Would you please state how many lines in the entries contain the word "none"? Only the number should be given.
### PROVIDED DATA ###
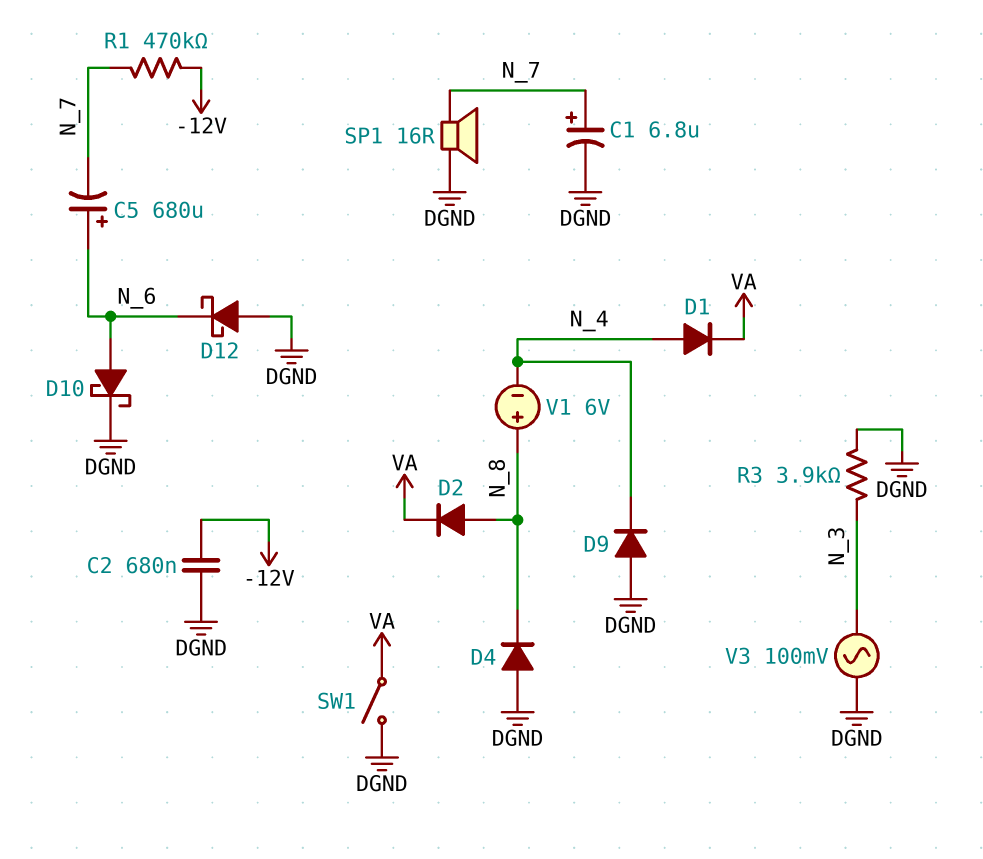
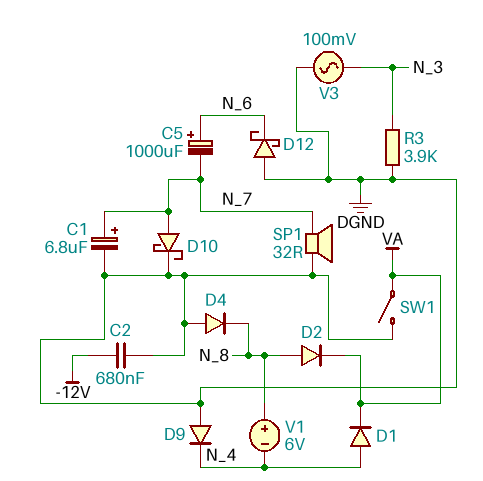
C5: 680uF (plus N_6, minus N_7) -> 1000uF (plus N_6, minus N_7)
D10: schottky (A N_6, K DGND) -> schottky (A N_7, K DGND)
R1: 470k (-12V, N_7) -> none
SP1: speaker 16R (DGND, N_7) -> speaker 32R (DGND, N_7)

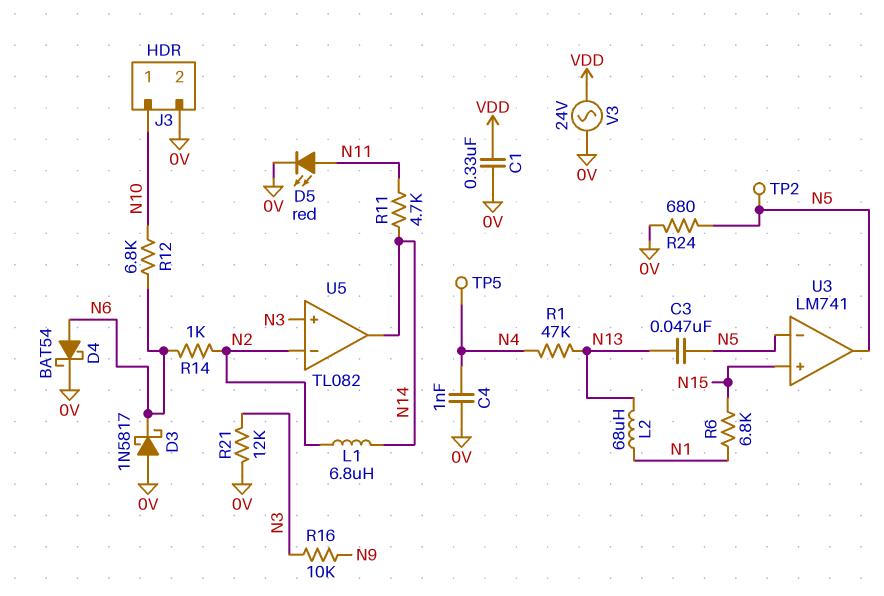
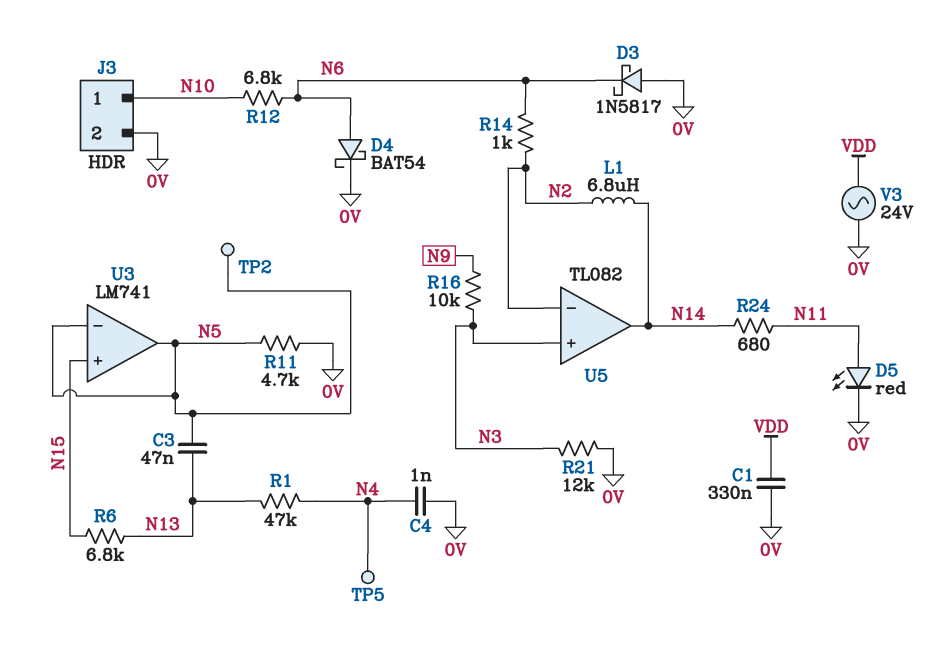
L2: 68uH (N1, N13) -> none
R6: 6.8k (N1, N15) -> 6.8k (N13, N15)
R11: 4.7k (N11, N14) -> 4.7k (0V, N5)
R24: 680 (0V, N5) -> 680 (N11, N14)

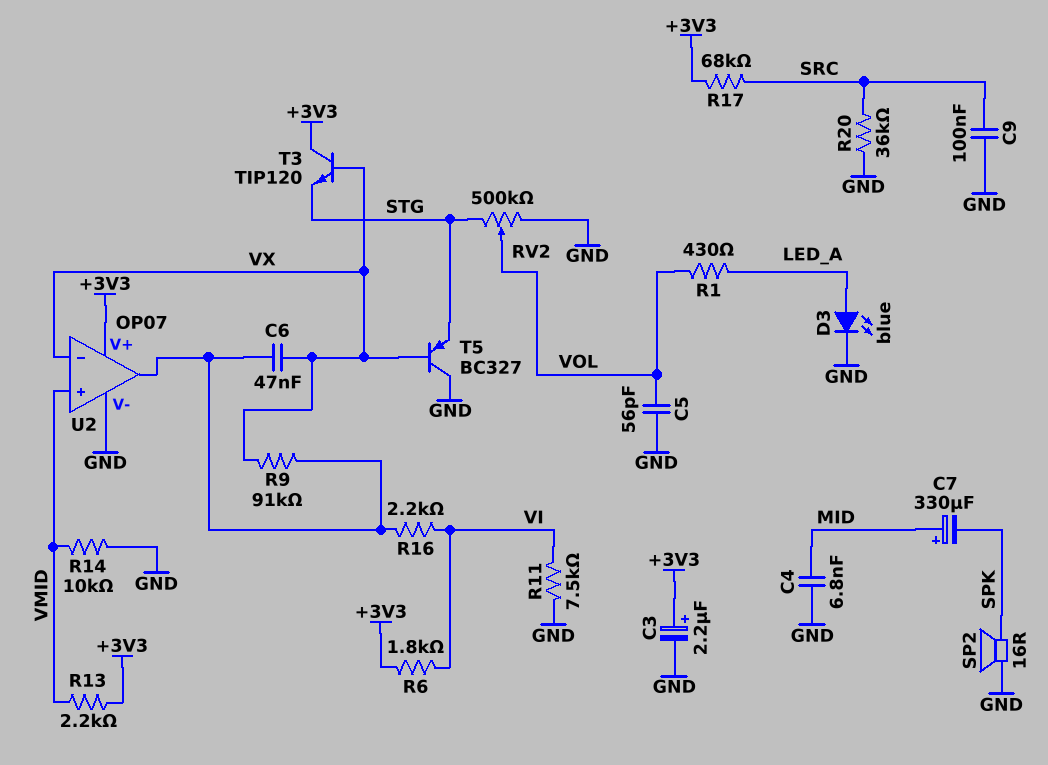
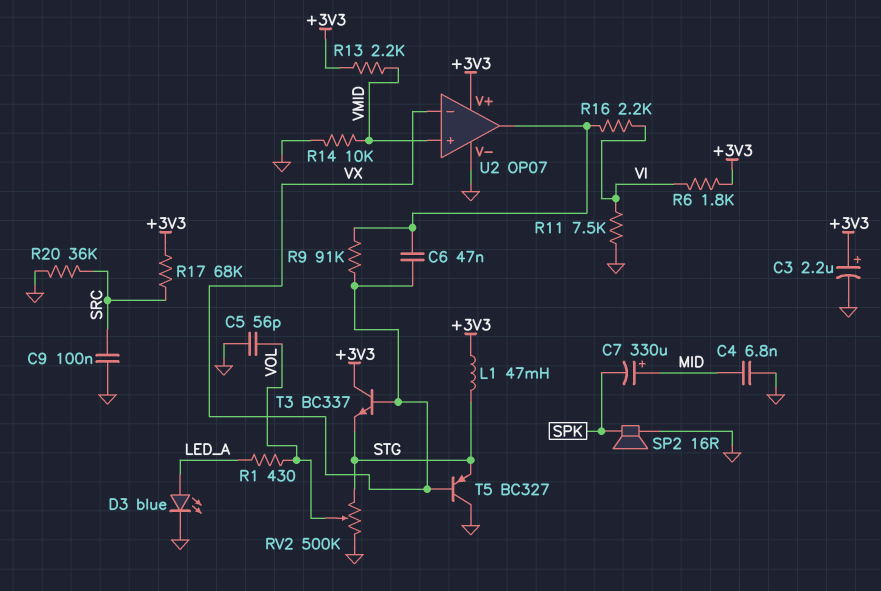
L1: none -> 47mH (+3V3, STG)
T3: NPN TIP120 (B VX, C +3V3, E STG) -> NPN BC337 (B VX, C +3V3, E STG)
###
▸ RESULT:
3